- Opening Delimiter -

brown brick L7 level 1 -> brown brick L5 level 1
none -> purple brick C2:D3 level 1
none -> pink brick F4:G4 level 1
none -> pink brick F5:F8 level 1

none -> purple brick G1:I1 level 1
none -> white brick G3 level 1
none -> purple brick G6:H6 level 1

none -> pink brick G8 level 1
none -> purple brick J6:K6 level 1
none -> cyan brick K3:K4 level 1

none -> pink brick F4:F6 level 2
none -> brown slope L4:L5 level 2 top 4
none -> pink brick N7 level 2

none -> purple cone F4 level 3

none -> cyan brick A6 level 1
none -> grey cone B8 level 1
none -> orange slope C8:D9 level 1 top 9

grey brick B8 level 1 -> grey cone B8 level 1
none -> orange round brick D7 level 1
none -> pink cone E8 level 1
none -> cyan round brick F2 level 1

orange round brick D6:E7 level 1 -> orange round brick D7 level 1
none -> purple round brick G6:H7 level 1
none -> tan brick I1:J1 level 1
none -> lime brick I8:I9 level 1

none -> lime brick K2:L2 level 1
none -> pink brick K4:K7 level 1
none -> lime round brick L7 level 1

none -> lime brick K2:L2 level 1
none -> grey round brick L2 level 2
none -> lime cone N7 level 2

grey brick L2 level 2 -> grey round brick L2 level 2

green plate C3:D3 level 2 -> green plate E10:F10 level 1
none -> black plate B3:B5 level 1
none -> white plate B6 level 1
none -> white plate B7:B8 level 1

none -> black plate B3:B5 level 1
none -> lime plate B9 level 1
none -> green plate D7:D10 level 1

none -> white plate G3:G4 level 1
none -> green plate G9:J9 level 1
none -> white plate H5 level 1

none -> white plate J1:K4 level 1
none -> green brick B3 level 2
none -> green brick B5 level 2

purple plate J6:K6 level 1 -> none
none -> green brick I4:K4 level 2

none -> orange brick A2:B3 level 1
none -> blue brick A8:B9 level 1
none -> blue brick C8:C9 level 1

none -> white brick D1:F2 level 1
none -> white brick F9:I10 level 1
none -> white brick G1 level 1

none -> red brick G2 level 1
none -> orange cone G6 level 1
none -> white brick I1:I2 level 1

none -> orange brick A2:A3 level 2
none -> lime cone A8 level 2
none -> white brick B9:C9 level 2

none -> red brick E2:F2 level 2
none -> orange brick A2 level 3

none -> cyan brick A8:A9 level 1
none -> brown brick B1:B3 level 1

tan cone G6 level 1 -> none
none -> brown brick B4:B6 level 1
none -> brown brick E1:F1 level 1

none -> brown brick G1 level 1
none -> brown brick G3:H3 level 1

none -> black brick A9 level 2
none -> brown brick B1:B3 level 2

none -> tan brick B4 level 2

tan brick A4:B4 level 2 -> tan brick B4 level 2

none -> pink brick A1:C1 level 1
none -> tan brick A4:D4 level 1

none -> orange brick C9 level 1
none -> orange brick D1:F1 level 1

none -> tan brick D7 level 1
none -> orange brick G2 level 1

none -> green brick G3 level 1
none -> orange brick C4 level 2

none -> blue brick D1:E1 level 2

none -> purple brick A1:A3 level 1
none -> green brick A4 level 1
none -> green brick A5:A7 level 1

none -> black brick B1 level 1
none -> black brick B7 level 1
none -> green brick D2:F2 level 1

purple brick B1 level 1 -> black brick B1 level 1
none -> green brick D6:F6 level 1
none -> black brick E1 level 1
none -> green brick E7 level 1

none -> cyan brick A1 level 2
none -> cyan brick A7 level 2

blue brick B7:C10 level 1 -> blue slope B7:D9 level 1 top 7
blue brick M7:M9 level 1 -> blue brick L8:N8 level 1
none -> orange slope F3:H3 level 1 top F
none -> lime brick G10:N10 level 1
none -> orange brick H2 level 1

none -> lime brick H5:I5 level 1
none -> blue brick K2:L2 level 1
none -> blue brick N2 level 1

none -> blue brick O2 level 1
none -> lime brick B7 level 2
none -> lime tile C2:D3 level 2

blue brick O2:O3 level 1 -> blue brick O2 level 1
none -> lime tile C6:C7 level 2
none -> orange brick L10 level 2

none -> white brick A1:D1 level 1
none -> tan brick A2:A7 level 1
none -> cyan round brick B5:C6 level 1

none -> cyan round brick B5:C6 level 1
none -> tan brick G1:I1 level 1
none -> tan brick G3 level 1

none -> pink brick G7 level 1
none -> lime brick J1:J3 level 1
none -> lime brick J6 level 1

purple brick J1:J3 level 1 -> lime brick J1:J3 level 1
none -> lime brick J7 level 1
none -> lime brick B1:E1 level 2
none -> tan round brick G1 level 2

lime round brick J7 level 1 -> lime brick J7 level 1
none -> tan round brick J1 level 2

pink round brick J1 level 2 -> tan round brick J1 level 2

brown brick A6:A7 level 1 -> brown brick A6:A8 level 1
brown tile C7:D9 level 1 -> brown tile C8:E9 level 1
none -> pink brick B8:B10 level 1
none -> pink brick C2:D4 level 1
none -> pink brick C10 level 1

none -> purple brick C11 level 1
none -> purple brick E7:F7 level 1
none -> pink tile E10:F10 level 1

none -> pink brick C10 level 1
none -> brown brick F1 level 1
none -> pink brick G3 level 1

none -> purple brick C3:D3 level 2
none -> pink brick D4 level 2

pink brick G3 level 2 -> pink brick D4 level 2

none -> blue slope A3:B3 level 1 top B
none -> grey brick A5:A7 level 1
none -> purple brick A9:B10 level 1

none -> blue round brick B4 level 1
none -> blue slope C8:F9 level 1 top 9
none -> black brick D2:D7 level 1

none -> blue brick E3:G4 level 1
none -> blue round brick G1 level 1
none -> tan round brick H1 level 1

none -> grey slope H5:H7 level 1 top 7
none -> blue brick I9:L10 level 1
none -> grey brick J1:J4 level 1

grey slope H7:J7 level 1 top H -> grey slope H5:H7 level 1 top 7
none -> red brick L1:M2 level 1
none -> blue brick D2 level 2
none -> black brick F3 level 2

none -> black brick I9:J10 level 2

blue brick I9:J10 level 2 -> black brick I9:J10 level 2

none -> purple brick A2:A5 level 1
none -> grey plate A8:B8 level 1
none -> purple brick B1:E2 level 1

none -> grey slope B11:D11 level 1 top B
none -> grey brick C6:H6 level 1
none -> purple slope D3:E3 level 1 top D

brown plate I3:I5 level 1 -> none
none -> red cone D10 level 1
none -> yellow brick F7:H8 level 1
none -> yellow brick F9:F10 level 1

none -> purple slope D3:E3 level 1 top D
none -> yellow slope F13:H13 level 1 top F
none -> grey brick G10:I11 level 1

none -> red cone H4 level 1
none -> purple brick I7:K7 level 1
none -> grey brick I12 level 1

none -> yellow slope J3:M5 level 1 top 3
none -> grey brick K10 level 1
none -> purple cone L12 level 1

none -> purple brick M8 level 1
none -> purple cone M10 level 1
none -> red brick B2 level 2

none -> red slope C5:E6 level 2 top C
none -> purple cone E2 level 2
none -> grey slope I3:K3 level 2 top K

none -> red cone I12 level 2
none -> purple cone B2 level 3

- Closing Delimiter -

_Work request_. The records must each be output verbatim, with nothing left out.

_Result of this exercise_.
brown brick L7 level 1 -> brown brick L5 level 1
none -> purple brick C2:D3 level 1
none -> pink brick F4:G4 level 1
none -> pink brick F5:F8 level 1

none -> purple brick G1:I1 level 1
none -> white brick G3 level 1
none -> purple brick G6:H6 level 1

none -> pink brick G8 level 1
none -> purple brick J6:K6 level 1
none -> cyan brick K3:K4 level 1

none -> pink brick F4:F6 level 2
none -> brown slope L4:L5 level 2 top 4
none -> pink brick N7 level 2

none -> purple cone F4 level 3

none -> cyan brick A6 level 1
none -> grey cone B8 level 1
none -> orange slope C8:D9 level 1 top 9

grey brick B8 level 1 -> grey cone B8 level 1
none -> orange round brick D7 level 1
none -> pink cone E8 level 1
none -> cyan round brick F2 level 1

orange round brick D6:E7 level 1 -> orange round brick D7 level 1
none -> purple round brick G6:H7 level 1
none -> tan brick I1:J1 level 1
none -> lime brick I8:I9 level 1

none -> lime brick K2:L2 level 1
none -> pink brick K4:K7 level 1
none -> lime round brick L7 level 1

none -> lime brick K2:L2 level 1
none -> grey round brick L2 level 2
none -> lime cone N7 level 2

grey brick L2 level 2 -> grey round brick L2 level 2

green plate C3:D3 level 2 -> green plate E10:F10 level 1
none -> black plate B3:B5 level 1
none -> white plate B6 level 1
none -> white plate B7:B8 level 1

none -> black plate B3:B5 level 1
none -> lime plate B9 level 1
none -> green plate D7:D10 level 1

none -> white plate G3:G4 level 1
none -> green plate G9:J9 level 1
none -> white plate H5 level 1

none -> white plate J1:K4 level 1
none -> green brick B3 level 2
none -> green brick B5 level 2

purple plate J6:K6 level 1 -> none
none -> green brick I4:K4 level 2

none -> orange brick A2:B3 level 1
none -> blue brick A8:B9 level 1
none -> blue brick C8:C9 level 1

none -> white brick D1:F2 level 1
none -> white brick F9:I10 level 1
none -> white brick G1 level 1

none -> red brick G2 level 1
none -> orange cone G6 level 1
none -> white brick I1:I2 level 1

none -> orange brick A2:A3 level 2
none -> lime cone A8 level 2
none -> white brick B9:C9 level 2

none -> red brick E2:F2 level 2
none -> orange brick A2 level 3

none -> cyan brick A8:A9 level 1
none -> brown brick B1:B3 level 1

tan cone G6 level 1 -> none
none -> brown brick B4:B6 level 1
none -> brown brick E1:F1 level 1

none -> brown brick G1 level 1
none -> brown brick G3:H3 level 1

none -> black brick A9 level 2
none -> brown brick B1:B3 level 2

none -> tan brick B4 level 2

tan brick A4:B4 level 2 -> tan brick B4 level 2

none -> pink brick A1:C1 level 1
none -> tan brick A4:D4 level 1

none -> orange brick C9 level 1
none -> orange brick D1:F1 level 1

none -> tan brick D7 level 1
none -> orange brick G2 level 1

none -> green brick G3 level 1
none -> orange brick C4 level 2

none -> blue brick D1:E1 level 2

none -> purple brick A1:A3 level 1
none -> green brick A4 level 1
none -> green brick A5:A7 level 1

none -> black brick B1 level 1
none -> black brick B7 level 1
none -> green brick D2:F2 level 1

purple brick B1 level 1 -> black brick B1 level 1
none -> green brick D6:F6 level 1
none -> black brick E1 level 1
none -> green brick E7 level 1

none -> cyan brick A1 level 2
none -> cyan brick A7 level 2

blue brick B7:C10 level 1 -> blue slope B7:D9 level 1 top 7
blue brick M7:M9 level 1 -> blue brick L8:N8 level 1
none -> orange slope F3:H3 level 1 top F
none -> lime brick G10:N10 level 1
none -> orange brick H2 level 1

none -> lime brick H5:I5 level 1
none -> blue brick K2:L2 level 1
none -> blue brick N2 level 1

none -> blue brick O2 level 1
none -> lime brick B7 level 2
none -> lime tile C2:D3 level 2

blue brick O2:O3 level 1 -> blue brick O2 level 1
none -> lime tile C6:C7 level 2
none -> orange brick L10 level 2

none -> white brick A1:D1 level 1
none -> tan brick A2:A7 level 1
none -> cyan round brick B5:C6 level 1

none -> cyan round brick B5:C6 level 1
none -> tan brick G1:I1 level 1
none -> tan brick G3 level 1

none -> pink brick G7 level 1
none -> lime brick J1:J3 level 1
none -> lime brick J6 level 1

purple brick J1:J3 level 1 -> lime brick J1:J3 level 1
none -> lime brick J7 level 1
none -> lime brick B1:E1 level 2
none -> tan round brick G1 level 2

lime round brick J7 level 1 -> lime brick J7 level 1
none -> tan round brick J1 level 2

pink round brick J1 level 2 -> tan round brick J1 level 2

brown brick A6:A7 level 1 -> brown brick A6:A8 level 1
brown tile C7:D9 level 1 -> brown tile C8:E9 level 1
none -> pink brick B8:B10 level 1
none -> pink brick C2:D4 level 1
none -> pink brick C10 level 1

none -> purple brick C11 level 1
none -> purple brick E7:F7 level 1
none -> pink tile E10:F10 level 1

none -> pink brick C10 level 1
none -> brown brick F1 level 1
none -> pink brick G3 level 1

none -> purple brick C3:D3 level 2
none -> pink brick D4 level 2

pink brick G3 level 2 -> pink brick D4 level 2

none -> blue slope A3:B3 level 1 top B
none -> grey brick A5:A7 level 1
none -> purple brick A9:B10 level 1

none -> blue round brick B4 level 1
none -> blue slope C8:F9 level 1 top 9
none -> black brick D2:D7 level 1

none -> blue brick E3:G4 level 1
none -> blue round brick G1 level 1
none -> tan round brick H1 level 1

none -> grey slope H5:H7 level 1 top 7
none -> blue brick I9:L10 level 1
none -> grey brick J1:J4 level 1

grey slope H7:J7 level 1 top H -> grey slope H5:H7 level 1 top 7
none -> red brick L1:M2 level 1
none -> blue brick D2 level 2
none -> black brick F3 level 2

none -> black brick I9:J10 level 2

blue brick I9:J10 level 2 -> black brick I9:J10 level 2

none -> purple brick A2:A5 level 1
none -> grey plate A8:B8 level 1
none -> purple brick B1:E2 level 1

none -> grey slope B11:D11 level 1 top B
none -> grey brick C6:H6 level 1
none -> purple slope D3:E3 level 1 top D

brown plate I3:I5 level 1 -> none
none -> red cone D10 level 1
none -> yellow brick F7:H8 level 1
none -> yellow brick F9:F10 level 1

none -> purple slope D3:E3 level 1 top D
none -> yellow slope F13:H13 level 1 top F
none -> grey brick G10:I11 level 1

none -> red cone H4 level 1
none -> purple brick I7:K7 level 1
none -> grey brick I12 level 1

none -> yellow slope J3:M5 level 1 top 3
none -> grey brick K10 level 1
none -> purple cone L12 level 1

none -> purple brick M8 level 1
none -> purple cone M10 level 1
none -> red brick B2 level 2

none -> red slope C5:E6 level 2 top C
none -> purple cone E2 level 2
none -> grey slope I3:K3 level 2 top K

none -> red cone I12 level 2
none -> purple cone B2 level 3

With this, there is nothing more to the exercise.